Task requirements:
Scan the entries for lines with the word "dispenser", then copy those lines.

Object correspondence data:
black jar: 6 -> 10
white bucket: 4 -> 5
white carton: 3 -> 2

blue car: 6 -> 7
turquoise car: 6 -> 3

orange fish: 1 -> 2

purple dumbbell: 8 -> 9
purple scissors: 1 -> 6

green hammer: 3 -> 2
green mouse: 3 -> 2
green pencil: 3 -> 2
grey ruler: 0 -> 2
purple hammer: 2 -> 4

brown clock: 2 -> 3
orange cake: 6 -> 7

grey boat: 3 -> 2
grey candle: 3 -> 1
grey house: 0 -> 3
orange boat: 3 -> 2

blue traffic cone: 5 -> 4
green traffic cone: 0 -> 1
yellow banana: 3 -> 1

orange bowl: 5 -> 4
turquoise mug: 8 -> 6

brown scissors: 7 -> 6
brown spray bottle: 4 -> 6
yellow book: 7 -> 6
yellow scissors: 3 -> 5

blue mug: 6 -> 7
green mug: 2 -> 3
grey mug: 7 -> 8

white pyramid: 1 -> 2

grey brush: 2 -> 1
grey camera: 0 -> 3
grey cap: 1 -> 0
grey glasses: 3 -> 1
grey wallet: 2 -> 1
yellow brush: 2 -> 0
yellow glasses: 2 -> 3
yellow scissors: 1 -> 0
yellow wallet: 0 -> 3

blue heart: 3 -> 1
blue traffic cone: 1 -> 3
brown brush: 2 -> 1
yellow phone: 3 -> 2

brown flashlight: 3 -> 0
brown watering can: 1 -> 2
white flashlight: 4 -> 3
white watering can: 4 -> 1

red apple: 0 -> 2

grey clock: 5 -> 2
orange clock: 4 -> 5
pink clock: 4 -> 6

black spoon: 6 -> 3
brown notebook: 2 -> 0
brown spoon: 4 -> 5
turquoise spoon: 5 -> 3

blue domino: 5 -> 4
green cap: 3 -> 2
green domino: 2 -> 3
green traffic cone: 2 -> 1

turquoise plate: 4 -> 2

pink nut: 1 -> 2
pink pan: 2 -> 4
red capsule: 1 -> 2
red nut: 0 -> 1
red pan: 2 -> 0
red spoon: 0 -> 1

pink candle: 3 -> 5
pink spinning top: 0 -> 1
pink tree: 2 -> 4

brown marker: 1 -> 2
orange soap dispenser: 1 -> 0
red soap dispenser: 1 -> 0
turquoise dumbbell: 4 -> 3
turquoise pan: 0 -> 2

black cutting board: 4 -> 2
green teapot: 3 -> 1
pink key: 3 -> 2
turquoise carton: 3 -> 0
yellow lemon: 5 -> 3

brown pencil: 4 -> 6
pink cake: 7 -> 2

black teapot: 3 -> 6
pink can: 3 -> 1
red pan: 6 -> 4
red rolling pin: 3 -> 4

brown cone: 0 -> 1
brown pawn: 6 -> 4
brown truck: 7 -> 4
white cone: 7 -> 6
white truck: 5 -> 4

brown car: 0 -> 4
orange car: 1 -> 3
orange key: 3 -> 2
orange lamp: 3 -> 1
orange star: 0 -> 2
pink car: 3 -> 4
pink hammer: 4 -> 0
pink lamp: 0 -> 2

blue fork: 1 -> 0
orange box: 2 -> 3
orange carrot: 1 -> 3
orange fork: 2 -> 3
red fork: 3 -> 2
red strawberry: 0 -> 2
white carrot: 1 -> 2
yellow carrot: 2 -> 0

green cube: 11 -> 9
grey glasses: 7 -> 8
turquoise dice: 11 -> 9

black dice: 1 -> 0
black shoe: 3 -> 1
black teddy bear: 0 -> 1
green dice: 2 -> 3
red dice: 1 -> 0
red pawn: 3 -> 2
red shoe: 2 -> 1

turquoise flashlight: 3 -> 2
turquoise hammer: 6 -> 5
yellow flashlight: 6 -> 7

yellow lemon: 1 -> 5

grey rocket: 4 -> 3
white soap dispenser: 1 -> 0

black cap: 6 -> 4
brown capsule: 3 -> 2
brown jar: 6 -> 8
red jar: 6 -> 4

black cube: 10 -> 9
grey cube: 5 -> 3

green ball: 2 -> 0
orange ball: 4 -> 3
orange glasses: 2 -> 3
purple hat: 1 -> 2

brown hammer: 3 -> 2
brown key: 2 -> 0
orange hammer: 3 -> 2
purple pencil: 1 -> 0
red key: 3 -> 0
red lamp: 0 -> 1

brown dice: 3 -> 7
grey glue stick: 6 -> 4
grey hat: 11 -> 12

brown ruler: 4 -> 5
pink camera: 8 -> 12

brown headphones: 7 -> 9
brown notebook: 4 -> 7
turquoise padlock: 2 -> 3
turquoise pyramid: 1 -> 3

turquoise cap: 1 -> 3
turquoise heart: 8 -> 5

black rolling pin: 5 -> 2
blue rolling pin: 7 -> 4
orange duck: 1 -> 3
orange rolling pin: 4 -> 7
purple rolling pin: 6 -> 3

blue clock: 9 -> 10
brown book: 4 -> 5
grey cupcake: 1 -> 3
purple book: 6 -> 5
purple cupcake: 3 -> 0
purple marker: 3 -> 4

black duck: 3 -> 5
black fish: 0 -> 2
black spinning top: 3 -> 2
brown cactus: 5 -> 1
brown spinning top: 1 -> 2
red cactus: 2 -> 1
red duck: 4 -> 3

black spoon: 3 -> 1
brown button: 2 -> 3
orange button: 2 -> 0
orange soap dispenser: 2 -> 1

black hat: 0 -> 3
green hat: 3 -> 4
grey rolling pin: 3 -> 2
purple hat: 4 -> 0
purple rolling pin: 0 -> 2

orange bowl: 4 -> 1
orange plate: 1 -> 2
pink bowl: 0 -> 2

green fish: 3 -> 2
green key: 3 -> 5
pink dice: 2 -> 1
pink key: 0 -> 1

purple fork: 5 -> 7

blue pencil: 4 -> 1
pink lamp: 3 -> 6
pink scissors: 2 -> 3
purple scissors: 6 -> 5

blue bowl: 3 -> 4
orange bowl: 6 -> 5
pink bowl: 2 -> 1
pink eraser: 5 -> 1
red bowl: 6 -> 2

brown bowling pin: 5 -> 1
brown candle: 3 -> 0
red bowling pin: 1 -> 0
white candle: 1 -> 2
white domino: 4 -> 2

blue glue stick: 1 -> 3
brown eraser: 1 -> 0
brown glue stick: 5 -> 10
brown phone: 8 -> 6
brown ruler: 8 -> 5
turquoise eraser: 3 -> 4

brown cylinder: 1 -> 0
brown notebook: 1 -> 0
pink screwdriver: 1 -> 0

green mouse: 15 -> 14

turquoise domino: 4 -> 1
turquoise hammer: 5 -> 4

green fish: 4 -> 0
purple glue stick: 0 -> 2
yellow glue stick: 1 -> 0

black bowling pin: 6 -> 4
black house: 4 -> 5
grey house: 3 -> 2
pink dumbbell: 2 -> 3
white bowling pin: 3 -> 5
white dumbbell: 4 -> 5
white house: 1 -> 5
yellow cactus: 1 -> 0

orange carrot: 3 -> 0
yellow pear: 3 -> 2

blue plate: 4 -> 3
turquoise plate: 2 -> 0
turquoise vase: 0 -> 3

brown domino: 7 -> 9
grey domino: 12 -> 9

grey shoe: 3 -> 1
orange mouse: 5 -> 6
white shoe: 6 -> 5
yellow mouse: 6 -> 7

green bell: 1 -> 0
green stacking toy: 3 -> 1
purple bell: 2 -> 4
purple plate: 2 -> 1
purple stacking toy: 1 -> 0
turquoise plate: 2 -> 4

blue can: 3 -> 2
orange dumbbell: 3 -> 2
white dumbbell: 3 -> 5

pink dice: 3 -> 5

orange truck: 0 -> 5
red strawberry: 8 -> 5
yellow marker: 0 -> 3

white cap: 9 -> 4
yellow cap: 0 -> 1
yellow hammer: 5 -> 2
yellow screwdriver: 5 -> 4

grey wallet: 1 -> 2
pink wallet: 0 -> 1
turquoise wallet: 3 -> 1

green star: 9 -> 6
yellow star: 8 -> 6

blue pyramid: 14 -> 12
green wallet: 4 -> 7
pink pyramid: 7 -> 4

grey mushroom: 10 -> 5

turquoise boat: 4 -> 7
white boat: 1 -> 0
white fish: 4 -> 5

Answer section:
orange soap dispenser: 1 -> 0
red soap dispenser: 1 -> 0
white soap dispenser: 1 -> 0
orange soap dispenser: 2 -> 1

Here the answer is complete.